** INFORMATION PROVIDED follows **

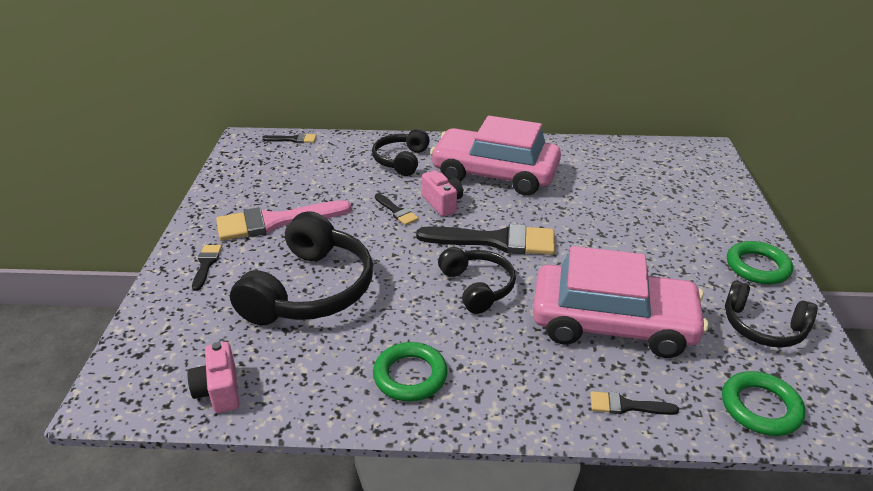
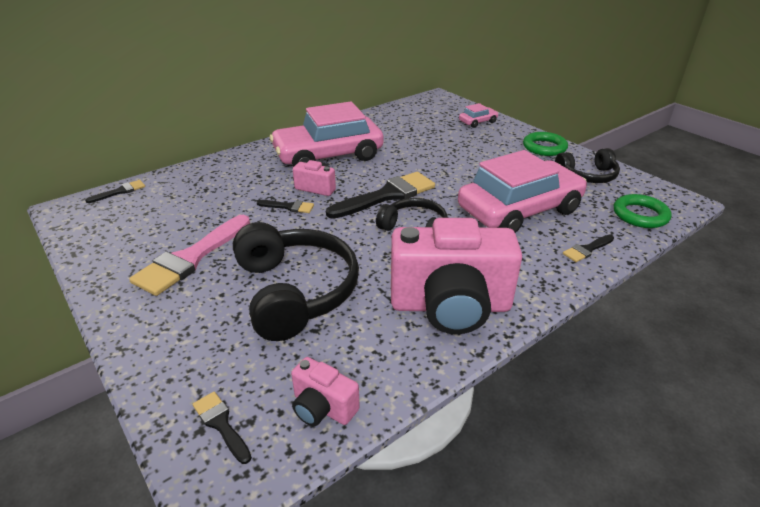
camera: 40 degrees left, 0 degrees up
(206, 264) = (167, 321): black brush -> black brush (221, 424)
(401, 160) = (243, 172): black headphones -> none
(410, 376) = (450, 306): green ring -> pink camera
(715, 200) = (478, 122): none -> pink car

** End of INFORMATION PROVIDED **

[THE TASK]:
Leave the pictures out and return each entry exactly.

[ANSWER BOX]:
camera: 40 degrees left, 0 degrees up
(206, 264) = (167, 321): black brush -> black brush (221, 424)
(401, 160) = (243, 172): black headphones -> none
(410, 376) = (450, 306): green ring -> pink camera
(715, 200) = (478, 122): none -> pink car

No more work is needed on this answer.